Information supplied »
*** Block opens ***

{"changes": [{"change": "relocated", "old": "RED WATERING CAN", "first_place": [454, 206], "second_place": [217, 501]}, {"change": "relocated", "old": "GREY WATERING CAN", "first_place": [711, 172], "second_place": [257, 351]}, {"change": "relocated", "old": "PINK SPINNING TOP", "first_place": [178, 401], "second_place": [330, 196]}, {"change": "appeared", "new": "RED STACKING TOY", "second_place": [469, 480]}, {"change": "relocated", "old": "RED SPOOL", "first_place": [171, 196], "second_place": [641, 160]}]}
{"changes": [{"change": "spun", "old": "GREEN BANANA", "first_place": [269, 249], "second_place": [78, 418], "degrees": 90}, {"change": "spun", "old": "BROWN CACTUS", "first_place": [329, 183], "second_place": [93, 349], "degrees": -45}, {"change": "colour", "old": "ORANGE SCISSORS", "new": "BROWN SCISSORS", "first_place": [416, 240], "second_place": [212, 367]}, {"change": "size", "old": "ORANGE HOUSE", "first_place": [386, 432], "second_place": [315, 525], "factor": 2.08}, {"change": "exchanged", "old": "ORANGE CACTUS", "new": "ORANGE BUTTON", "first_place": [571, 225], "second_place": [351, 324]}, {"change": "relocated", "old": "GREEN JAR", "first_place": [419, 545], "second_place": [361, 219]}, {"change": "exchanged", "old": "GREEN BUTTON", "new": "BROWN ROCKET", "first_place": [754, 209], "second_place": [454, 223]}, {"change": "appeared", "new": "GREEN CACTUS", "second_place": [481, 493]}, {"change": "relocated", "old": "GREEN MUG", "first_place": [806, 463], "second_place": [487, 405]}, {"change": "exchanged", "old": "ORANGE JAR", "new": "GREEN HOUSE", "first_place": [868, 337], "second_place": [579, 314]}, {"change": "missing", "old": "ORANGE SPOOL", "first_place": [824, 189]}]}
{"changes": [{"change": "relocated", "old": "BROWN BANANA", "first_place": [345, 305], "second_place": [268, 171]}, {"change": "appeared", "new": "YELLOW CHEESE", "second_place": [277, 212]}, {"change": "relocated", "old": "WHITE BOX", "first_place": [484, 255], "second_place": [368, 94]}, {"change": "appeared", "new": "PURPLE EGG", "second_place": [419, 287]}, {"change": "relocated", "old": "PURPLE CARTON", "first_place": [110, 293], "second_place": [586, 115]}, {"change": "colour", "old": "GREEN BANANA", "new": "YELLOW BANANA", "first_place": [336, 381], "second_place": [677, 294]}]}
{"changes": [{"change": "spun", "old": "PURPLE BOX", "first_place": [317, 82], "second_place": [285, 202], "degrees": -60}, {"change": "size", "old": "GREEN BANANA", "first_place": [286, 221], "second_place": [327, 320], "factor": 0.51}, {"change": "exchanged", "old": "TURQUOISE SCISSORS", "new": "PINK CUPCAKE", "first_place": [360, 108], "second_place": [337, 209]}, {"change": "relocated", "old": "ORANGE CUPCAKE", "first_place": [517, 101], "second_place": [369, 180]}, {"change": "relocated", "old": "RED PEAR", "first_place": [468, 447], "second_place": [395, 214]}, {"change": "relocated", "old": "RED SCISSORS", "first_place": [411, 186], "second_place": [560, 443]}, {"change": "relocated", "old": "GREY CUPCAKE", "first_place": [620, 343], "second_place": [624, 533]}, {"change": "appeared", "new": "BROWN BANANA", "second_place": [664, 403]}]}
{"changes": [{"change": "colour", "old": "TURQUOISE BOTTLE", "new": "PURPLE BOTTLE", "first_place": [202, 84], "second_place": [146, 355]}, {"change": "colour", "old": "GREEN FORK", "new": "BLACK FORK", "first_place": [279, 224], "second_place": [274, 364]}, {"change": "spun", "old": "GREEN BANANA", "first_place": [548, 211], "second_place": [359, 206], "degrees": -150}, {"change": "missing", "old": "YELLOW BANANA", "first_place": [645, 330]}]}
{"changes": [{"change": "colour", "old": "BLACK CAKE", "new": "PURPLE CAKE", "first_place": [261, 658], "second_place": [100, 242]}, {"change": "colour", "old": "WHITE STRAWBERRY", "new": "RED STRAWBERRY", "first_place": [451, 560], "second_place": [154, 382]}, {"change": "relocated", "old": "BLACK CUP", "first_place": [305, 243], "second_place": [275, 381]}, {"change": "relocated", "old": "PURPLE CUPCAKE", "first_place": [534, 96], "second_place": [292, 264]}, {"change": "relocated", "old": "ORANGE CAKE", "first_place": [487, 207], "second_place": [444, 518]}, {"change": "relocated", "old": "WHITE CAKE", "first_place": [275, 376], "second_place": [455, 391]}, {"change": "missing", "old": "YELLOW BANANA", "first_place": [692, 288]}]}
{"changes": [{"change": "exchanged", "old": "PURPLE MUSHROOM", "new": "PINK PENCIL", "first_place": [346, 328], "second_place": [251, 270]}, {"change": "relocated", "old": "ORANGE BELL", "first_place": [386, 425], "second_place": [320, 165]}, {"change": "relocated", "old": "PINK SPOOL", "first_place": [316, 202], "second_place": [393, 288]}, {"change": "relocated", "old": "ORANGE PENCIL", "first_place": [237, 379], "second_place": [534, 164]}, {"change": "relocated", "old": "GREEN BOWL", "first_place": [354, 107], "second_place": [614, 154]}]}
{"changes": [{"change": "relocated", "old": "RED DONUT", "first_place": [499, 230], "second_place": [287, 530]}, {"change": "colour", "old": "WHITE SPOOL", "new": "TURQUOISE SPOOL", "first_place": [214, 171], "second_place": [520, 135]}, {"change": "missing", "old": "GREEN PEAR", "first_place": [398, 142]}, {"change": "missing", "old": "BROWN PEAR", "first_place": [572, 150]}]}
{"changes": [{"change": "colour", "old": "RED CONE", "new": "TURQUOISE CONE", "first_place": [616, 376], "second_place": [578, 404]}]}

*** Block closes ***

All entries above must be reproduced without a single change.

Task output »
{"changes": [{"change": "relocated", "old": "RED WATERING CAN", "first_place": [454, 206], "second_place": [217, 501]}, {"change": "relocated", "old": "GREY WATERING CAN", "first_place": [711, 172], "second_place": [257, 351]}, {"change": "relocated", "old": "PINK SPINNING TOP", "first_place": [178, 401], "second_place": [330, 196]}, {"change": "appeared", "new": "RED STACKING TOY", "second_place": [469, 480]}, {"change": "relocated", "old": "RED SPOOL", "first_place": [171, 196], "second_place": [641, 160]}]}
{"changes": [{"change": "spun", "old": "GREEN BANANA", "first_place": [269, 249], "second_place": [78, 418], "degrees": 90}, {"change": "spun", "old": "BROWN CACTUS", "first_place": [329, 183], "second_place": [93, 349], "degrees": -45}, {"change": "colour", "old": "ORANGE SCISSORS", "new": "BROWN SCISSORS", "first_place": [416, 240], "second_place": [212, 367]}, {"change": "size", "old": "ORANGE HOUSE", "first_place": [386, 432], "second_place": [315, 525], "factor": 2.08}, {"change": "exchanged", "old": "ORANGE CACTUS", "new": "ORANGE BUTTON", "first_place": [571, 225], "second_place": [351, 324]}, {"change": "relocated", "old": "GREEN JAR", "first_place": [419, 545], "second_place": [361, 219]}, {"change": "exchanged", "old": "GREEN BUTTON", "new": "BROWN ROCKET", "first_place": [754, 209], "second_place": [454, 223]}, {"change": "appeared", "new": "GREEN CACTUS", "second_place": [481, 493]}, {"change": "relocated", "old": "GREEN MUG", "first_place": [806, 463], "second_place": [487, 405]}, {"change": "exchanged", "old": "ORANGE JAR", "new": "GREEN HOUSE", "first_place": [868, 337], "second_place": [579, 314]}, {"change": "missing", "old": "ORANGE SPOOL", "first_place": [824, 189]}]}
{"changes": [{"change": "relocated", "old": "BROWN BANANA", "first_place": [345, 305], "second_place": [268, 171]}, {"change": "appeared", "new": "YELLOW CHEESE", "second_place": [277, 212]}, {"change": "relocated", "old": "WHITE BOX", "first_place": [484, 255], "second_place": [368, 94]}, {"change": "appeared", "new": "PURPLE EGG", "second_place": [419, 287]}, {"change": "relocated", "old": "PURPLE CARTON", "first_place": [110, 293], "second_place": [586, 115]}, {"change": "colour", "old": "GREEN BANANA", "new": "YELLOW BANANA", "first_place": [336, 381], "second_place": [677, 294]}]}
{"changes": [{"change": "spun", "old": "PURPLE BOX", "first_place": [317, 82], "second_place": [285, 202], "degrees": -60}, {"change": "size", "old": "GREEN BANANA", "first_place": [286, 221], "second_place": [327, 320], "factor": 0.51}, {"change": "exchanged", "old": "TURQUOISE SCISSORS", "new": "PINK CUPCAKE", "first_place": [360, 108], "second_place": [337, 209]}, {"change": "relocated", "old": "ORANGE CUPCAKE", "first_place": [517, 101], "second_place": [369, 180]}, {"change": "relocated", "old": "RED PEAR", "first_place": [468, 447], "second_place": [395, 214]}, {"change": "relocated", "old": "RED SCISSORS", "first_place": [411, 186], "second_place": [560, 443]}, {"change": "relocated", "old": "GREY CUPCAKE", "first_place": [620, 343], "second_place": [624, 533]}, {"change": "appeared", "new": "BROWN BANANA", "second_place": [664, 403]}]}
{"changes": [{"change": "colour", "old": "TURQUOISE BOTTLE", "new": "PURPLE BOTTLE", "first_place": [202, 84], "second_place": [146, 355]}, {"change": "colour", "old": "GREEN FORK", "new": "BLACK FORK", "first_place": [279, 224], "second_place": [274, 364]}, {"change": "spun", "old": "GREEN BANANA", "first_place": [548, 211], "second_place": [359, 206], "degrees": -150}, {"change": "missing", "old": "YELLOW BANANA", "first_place": [645, 330]}]}
{"changes": [{"change": "colour", "old": "BLACK CAKE", "new": "PURPLE CAKE", "first_place": [261, 658], "second_place": [100, 242]}, {"change": "colour", "old": "WHITE STRAWBERRY", "new": "RED STRAWBERRY", "first_place": [451, 560], "second_place": [154, 382]}, {"change": "relocated", "old": "BLACK CUP", "first_place": [305, 243], "second_place": [275, 381]}, {"change": "relocated", "old": "PURPLE CUPCAKE", "first_place": [534, 96], "second_place": [292, 264]}, {"change": "relocated", "old": "ORANGE CAKE", "first_place": [487, 207], "second_place": [444, 518]}, {"change": "relocated", "old": "WHITE CAKE", "first_place": [275, 376], "second_place": [455, 391]}, {"change": "missing", "old": "YELLOW BANANA", "first_place": [692, 288]}]}
{"changes": [{"change": "exchanged", "old": "PURPLE MUSHROOM", "new": "PINK PENCIL", "first_place": [346, 328], "second_place": [251, 270]}, {"change": "relocated", "old": "ORANGE BELL", "first_place": [386, 425], "second_place": [320, 165]}, {"change": "relocated", "old": "PINK SPOOL", "first_place": [316, 202], "second_place": [393, 288]}, {"change": "relocated", "old": "ORANGE PENCIL", "first_place": [237, 379], "second_place": [534, 164]}, {"change": "relocated", "old": "GREEN BOWL", "first_place": [354, 107], "second_place": [614, 154]}]}
{"changes": [{"change": "relocated", "old": "RED DONUT", "first_place": [499, 230], "second_place": [287, 530]}, {"change": "colour", "old": "WHITE SPOOL", "new": "TURQUOISE SPOOL", "first_place": [214, 171], "second_place": [520, 135]}, {"change": "missing", "old": "GREEN PEAR", "first_place": [398, 142]}, {"change": "missing", "old": "BROWN PEAR", "first_place": [572, 150]}]}
{"changes": [{"change": "colour", "old": "RED CONE", "new": "TURQUOISE CONE", "first_place": [616, 376], "second_place": [578, 404]}]}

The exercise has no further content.